Each record below should be repeated precisely as written.

▶

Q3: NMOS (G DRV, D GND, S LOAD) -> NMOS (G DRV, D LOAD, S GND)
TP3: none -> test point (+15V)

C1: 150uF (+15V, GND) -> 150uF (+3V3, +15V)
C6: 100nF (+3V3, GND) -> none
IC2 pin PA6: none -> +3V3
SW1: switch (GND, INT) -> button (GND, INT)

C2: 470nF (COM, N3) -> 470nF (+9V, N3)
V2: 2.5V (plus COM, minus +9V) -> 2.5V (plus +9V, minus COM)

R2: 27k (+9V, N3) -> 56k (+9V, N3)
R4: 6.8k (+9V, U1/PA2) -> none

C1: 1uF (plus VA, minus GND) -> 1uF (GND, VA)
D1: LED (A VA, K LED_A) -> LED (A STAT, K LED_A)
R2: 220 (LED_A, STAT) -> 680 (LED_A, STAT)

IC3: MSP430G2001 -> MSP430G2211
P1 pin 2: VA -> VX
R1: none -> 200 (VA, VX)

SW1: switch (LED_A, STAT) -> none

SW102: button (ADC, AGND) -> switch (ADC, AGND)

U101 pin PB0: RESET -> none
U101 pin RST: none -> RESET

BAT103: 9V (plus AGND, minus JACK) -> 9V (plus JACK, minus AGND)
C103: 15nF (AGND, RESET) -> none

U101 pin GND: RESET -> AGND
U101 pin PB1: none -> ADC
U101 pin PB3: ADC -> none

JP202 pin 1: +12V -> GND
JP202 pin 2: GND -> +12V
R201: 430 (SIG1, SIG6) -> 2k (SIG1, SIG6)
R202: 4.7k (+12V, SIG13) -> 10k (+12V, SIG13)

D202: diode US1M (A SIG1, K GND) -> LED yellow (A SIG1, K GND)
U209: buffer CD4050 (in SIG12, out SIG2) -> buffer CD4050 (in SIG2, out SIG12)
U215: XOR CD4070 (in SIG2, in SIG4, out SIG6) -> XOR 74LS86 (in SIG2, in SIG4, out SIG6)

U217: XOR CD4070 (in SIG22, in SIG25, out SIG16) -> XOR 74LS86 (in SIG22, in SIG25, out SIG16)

◀

*YOUR RESPONSE*.
Q3: NMOS (G DRV, D GND, S LOAD) -> NMOS (G DRV, D LOAD, S GND)
TP3: none -> test point (+15V)

C1: 150uF (+15V, GND) -> 150uF (+3V3, +15V)
C6: 100nF (+3V3, GND) -> none
IC2 pin PA6: none -> +3V3
SW1: switch (GND, INT) -> button (GND, INT)

C2: 470nF (COM, N3) -> 470nF (+9V, N3)
V2: 2.5V (plus COM, minus +9V) -> 2.5V (plus +9V, minus COM)

R2: 27k (+9V, N3) -> 56k (+9V, N3)
R4: 6.8k (+9V, U1/PA2) -> none

C1: 1uF (plus VA, minus GND) -> 1uF (GND, VA)
D1: LED (A VA, K LED_A) -> LED (A STAT, K LED_A)
R2: 220 (LED_A, STAT) -> 680 (LED_A, STAT)

IC3: MSP430G2001 -> MSP430G2211
P1 pin 2: VA -> VX
R1: none -> 200 (VA, VX)

SW1: switch (LED_A, STAT) -> none

SW102: button (ADC, AGND) -> switch (ADC, AGND)

U101 pin PB0: RESET -> none
U101 pin RST: none -> RESET

BAT103: 9V (plus AGND, minus JACK) -> 9V (plus JACK, minus AGND)
C103: 15nF (AGND, RESET) -> none

U101 pin GND: RESET -> AGND
U101 pin PB1: none -> ADC
U101 pin PB3: ADC -> none

JP202 pin 1: +12V -> GND
JP202 pin 2: GND -> +12V
R201: 430 (SIG1, SIG6) -> 2k (SIG1, SIG6)
R202: 4.7k (+12V, SIG13) -> 10k (+12V, SIG13)

D202: diode US1M (A SIG1, K GND) -> LED yellow (A SIG1, K GND)
U209: buffer CD4050 (in SIG12, out SIG2) -> buffer CD4050 (in SIG2, out SIG12)
U215: XOR CD4070 (in SIG2, in SIG4, out SIG6) -> XOR 74LS86 (in SIG2, in SIG4, out SIG6)

U217: XOR CD4070 (in SIG22, in SIG25, out SIG16) -> XOR 74LS86 (in SIG22, in SIG25, out SIG16)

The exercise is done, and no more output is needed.